DATA RECORDS ->
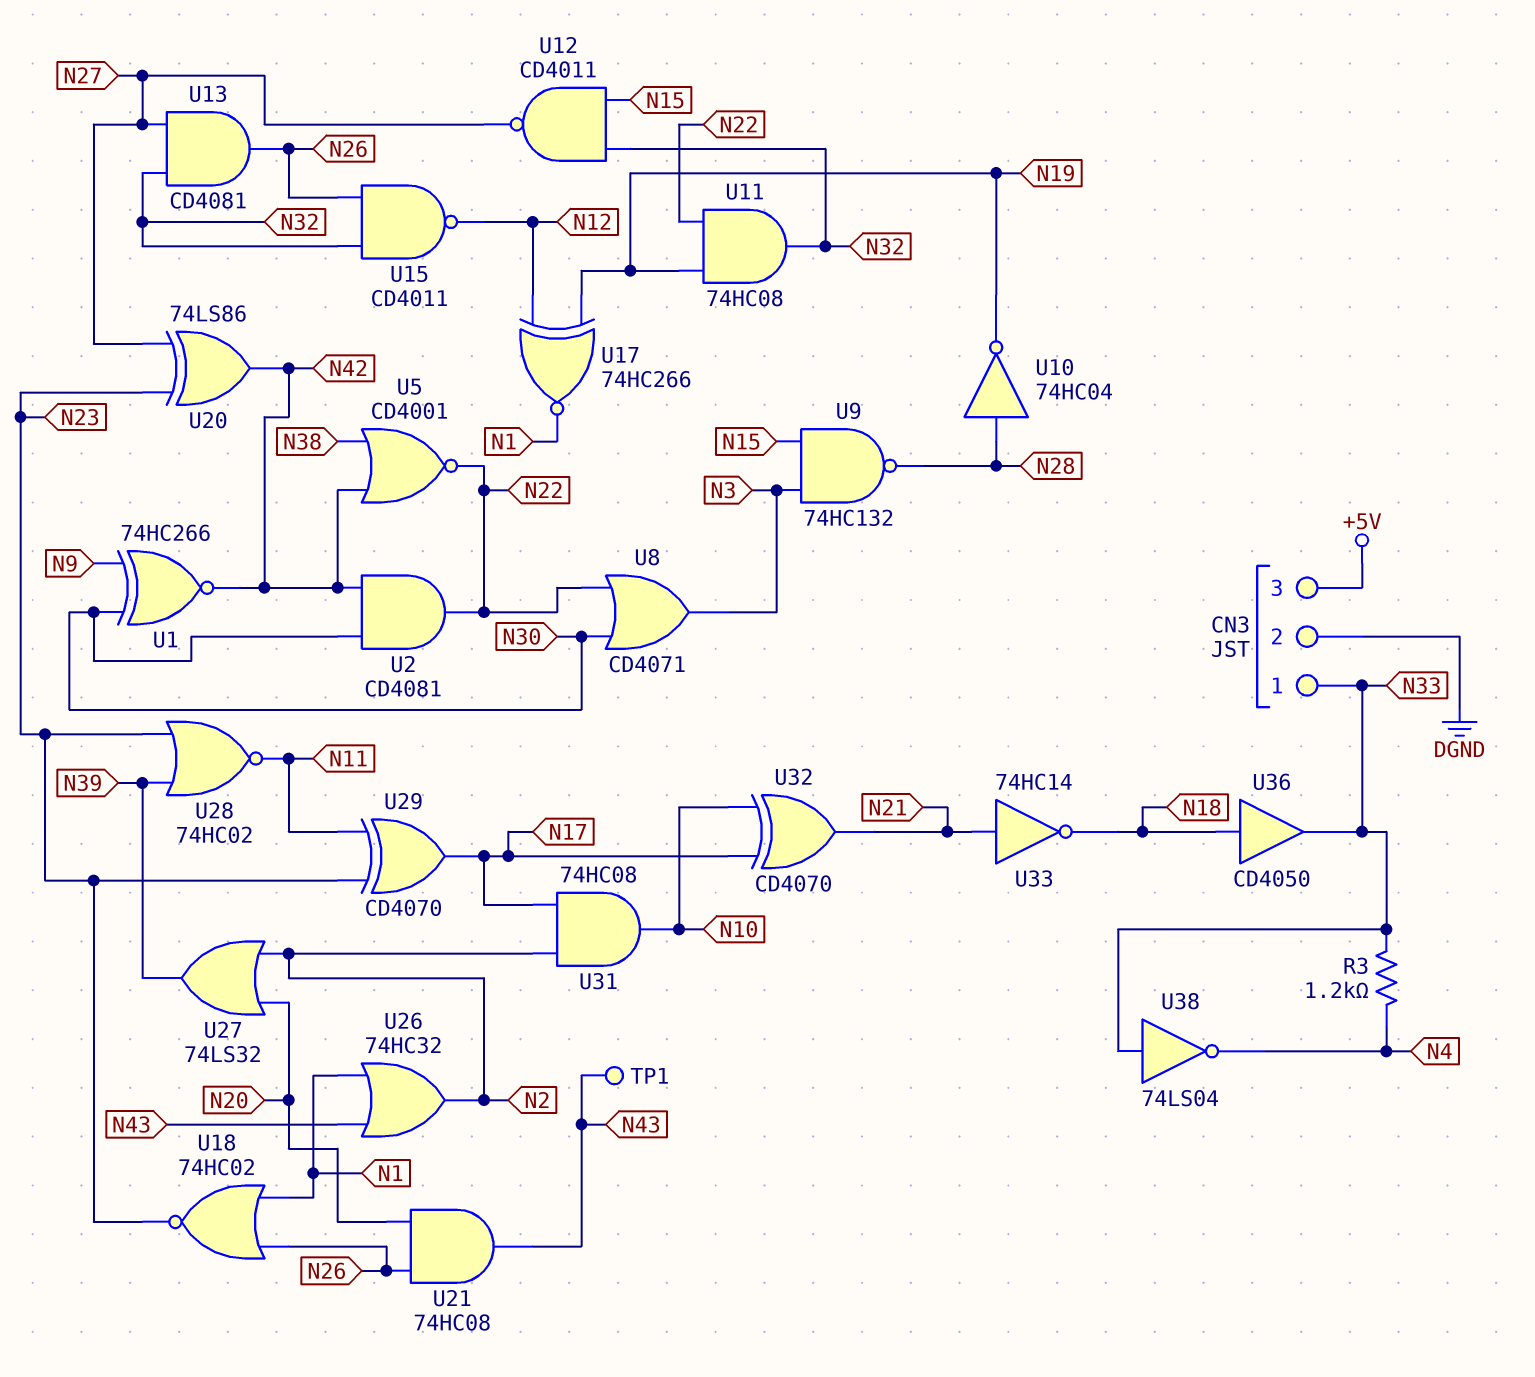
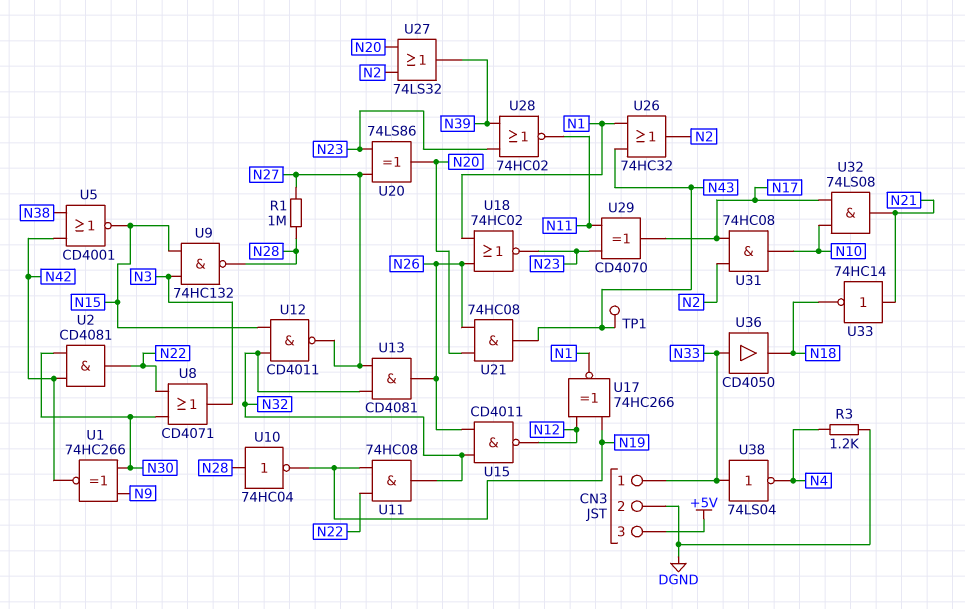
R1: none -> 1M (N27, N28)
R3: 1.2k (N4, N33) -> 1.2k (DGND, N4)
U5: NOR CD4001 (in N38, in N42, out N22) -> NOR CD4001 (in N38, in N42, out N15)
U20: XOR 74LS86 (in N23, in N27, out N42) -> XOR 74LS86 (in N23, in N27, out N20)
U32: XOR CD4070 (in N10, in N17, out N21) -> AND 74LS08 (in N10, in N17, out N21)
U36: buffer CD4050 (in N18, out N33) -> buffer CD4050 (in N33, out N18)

* * *

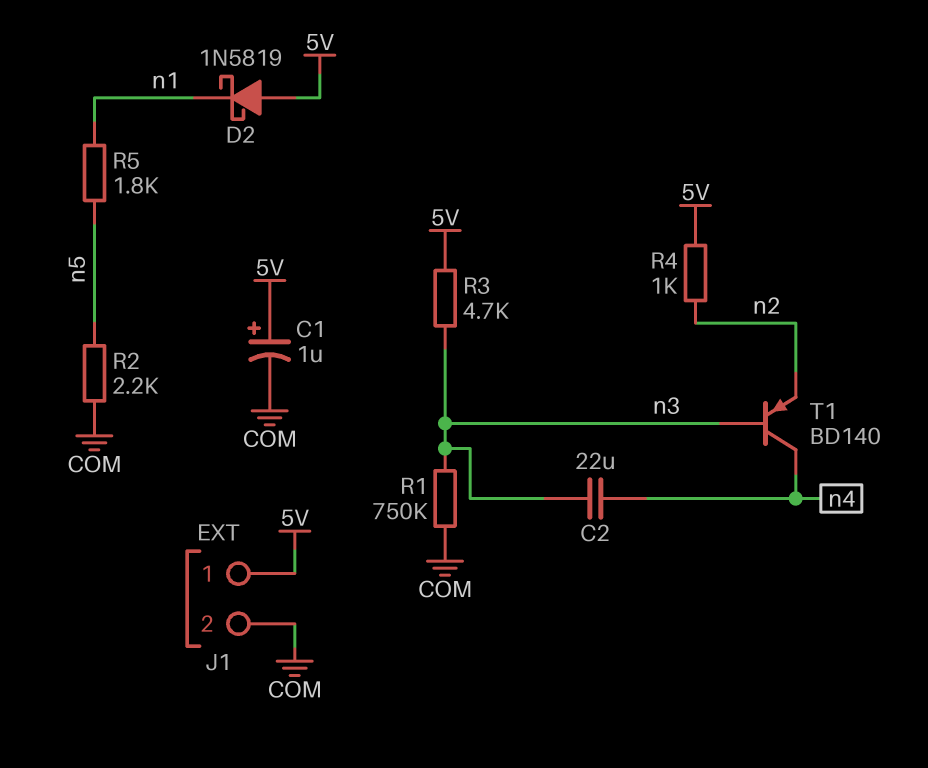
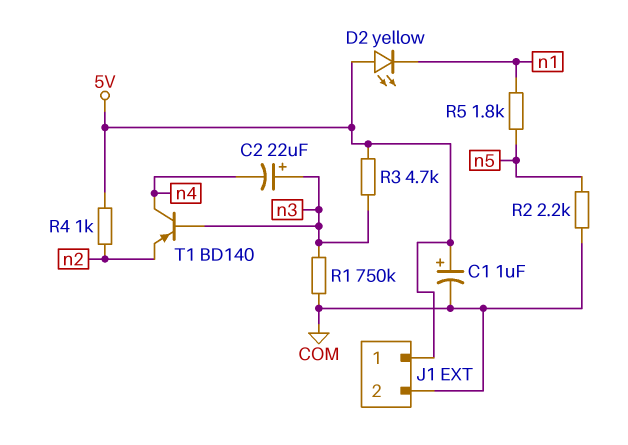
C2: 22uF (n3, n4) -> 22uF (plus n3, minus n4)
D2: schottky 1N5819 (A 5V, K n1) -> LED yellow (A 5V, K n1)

* * *

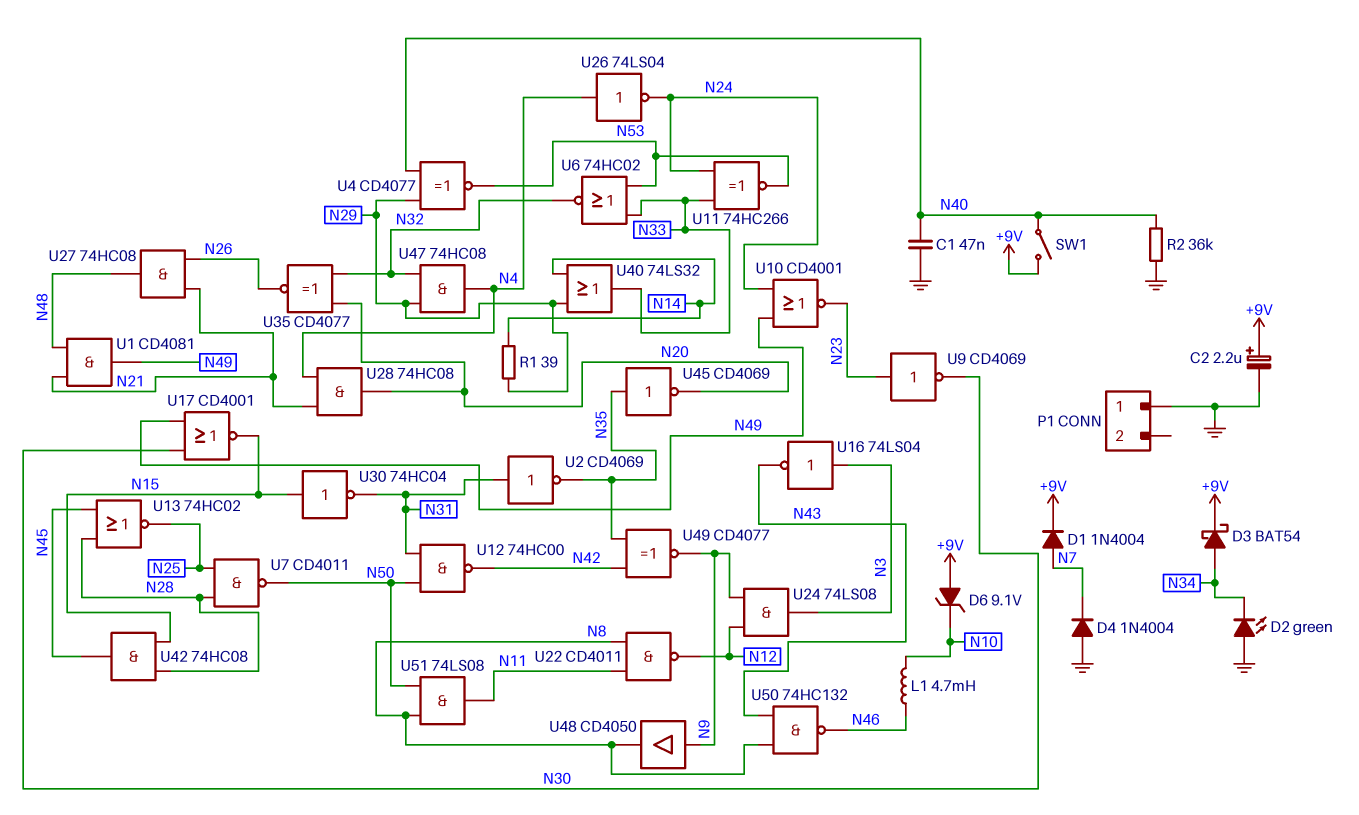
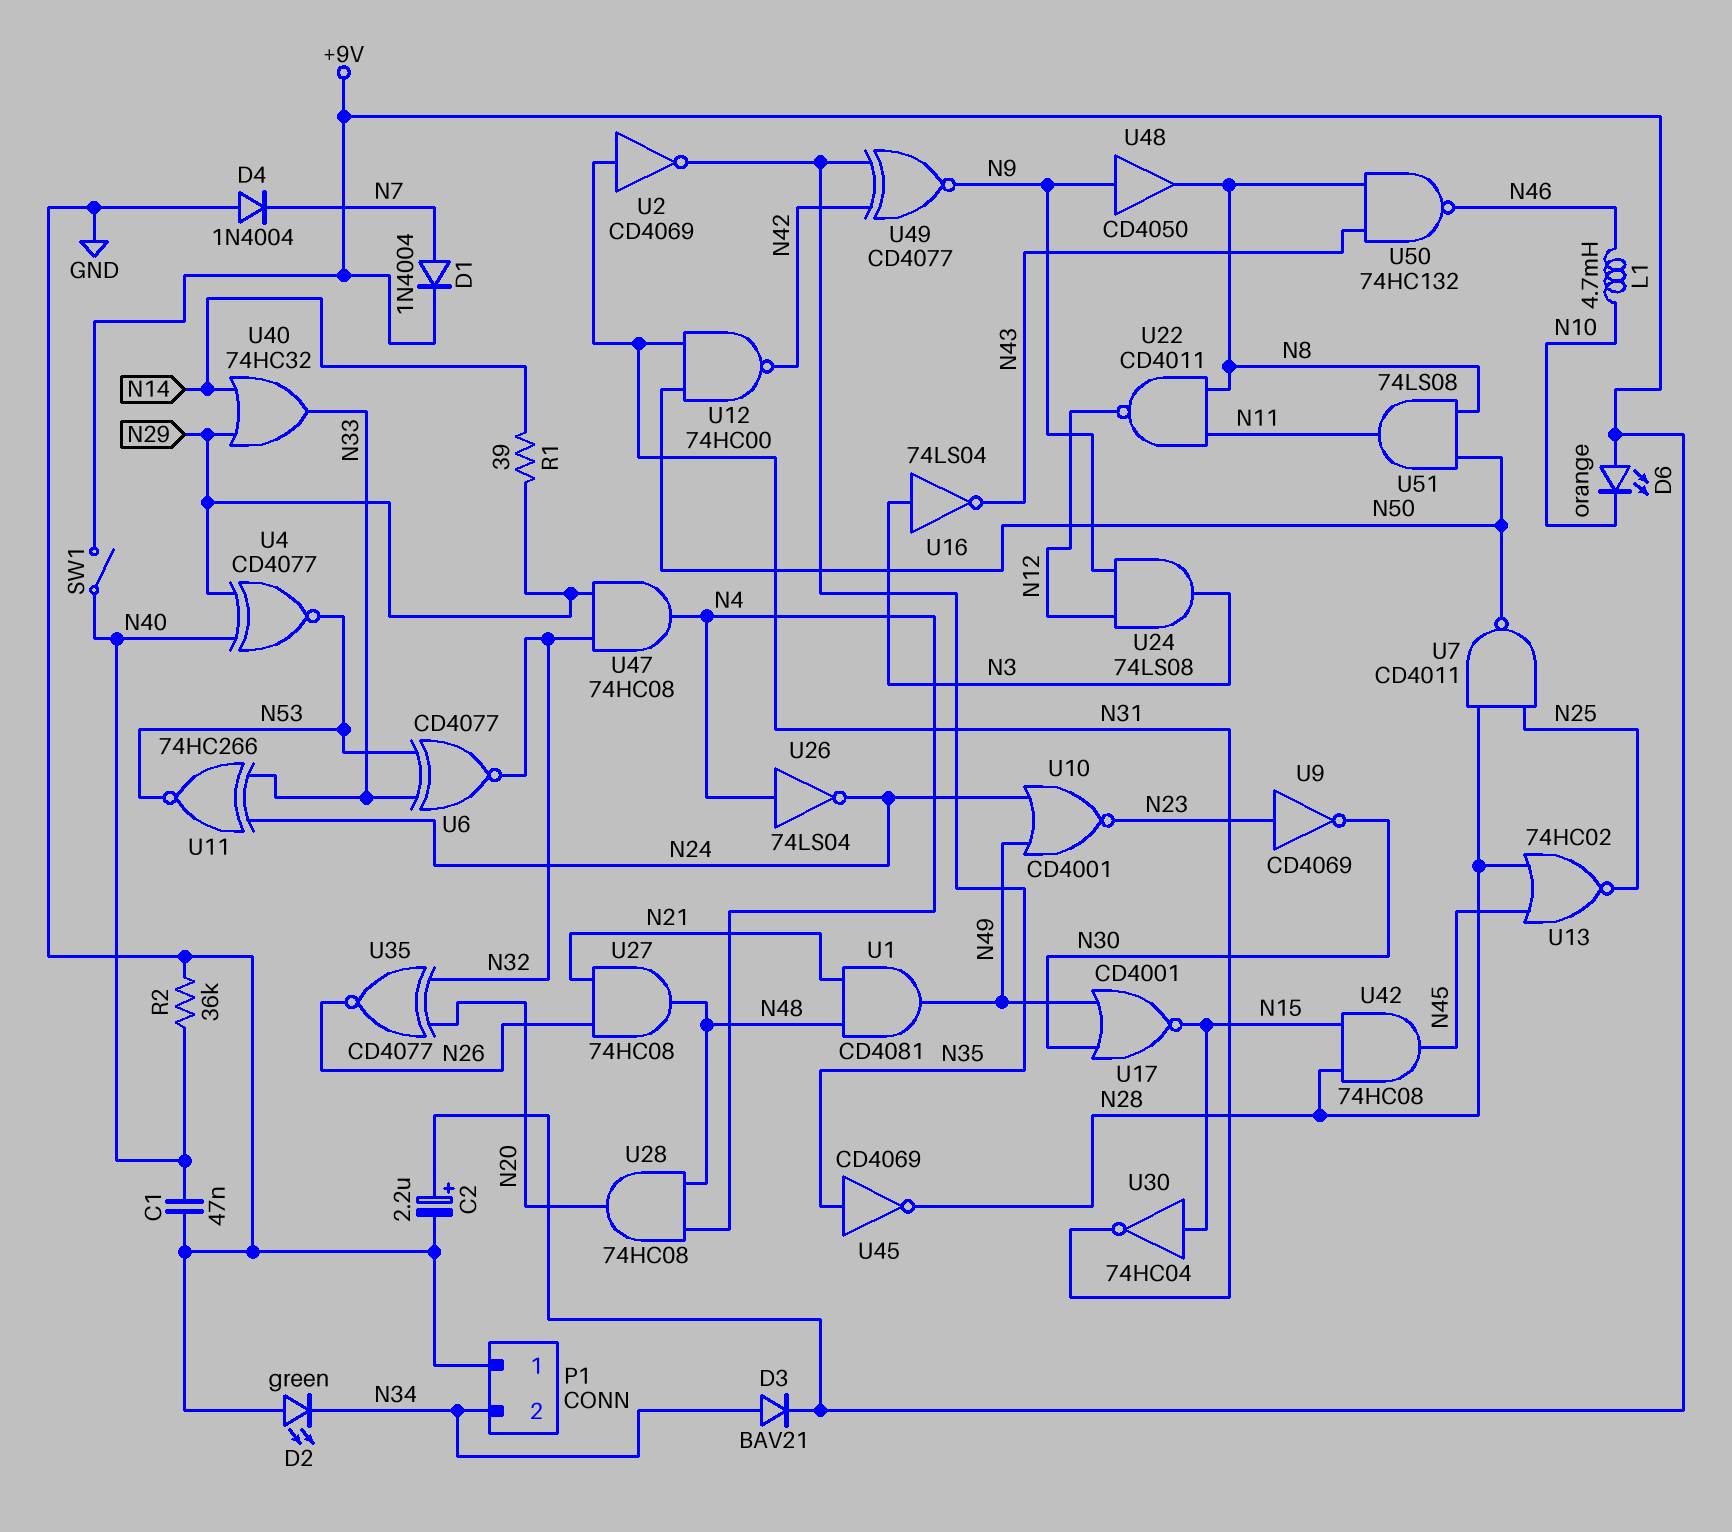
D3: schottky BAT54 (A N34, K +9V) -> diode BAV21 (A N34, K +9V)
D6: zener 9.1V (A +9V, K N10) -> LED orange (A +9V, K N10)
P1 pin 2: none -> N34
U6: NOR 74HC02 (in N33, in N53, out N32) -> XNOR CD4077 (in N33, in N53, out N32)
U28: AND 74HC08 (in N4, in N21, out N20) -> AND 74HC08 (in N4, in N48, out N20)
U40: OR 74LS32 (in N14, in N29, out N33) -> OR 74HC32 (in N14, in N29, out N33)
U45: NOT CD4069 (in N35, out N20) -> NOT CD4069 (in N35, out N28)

TASK DESCRIPTION -> In the material above, locate the line containing "C2: 22uF (n3, n4) -> 22uF (plus n3, minus n4)" and the line containing "D2: schottky 1N5819". Transcribe exactly those two lines and every line between them, and nothing more.

SOLUTION FOR THIS EXERCISE ->
C2: 22uF (n3, n4) -> 22uF (plus n3, minus n4)
D2: schottky 1N5819 (A 5V, K n1) -> LED yellow (A 5V, K n1)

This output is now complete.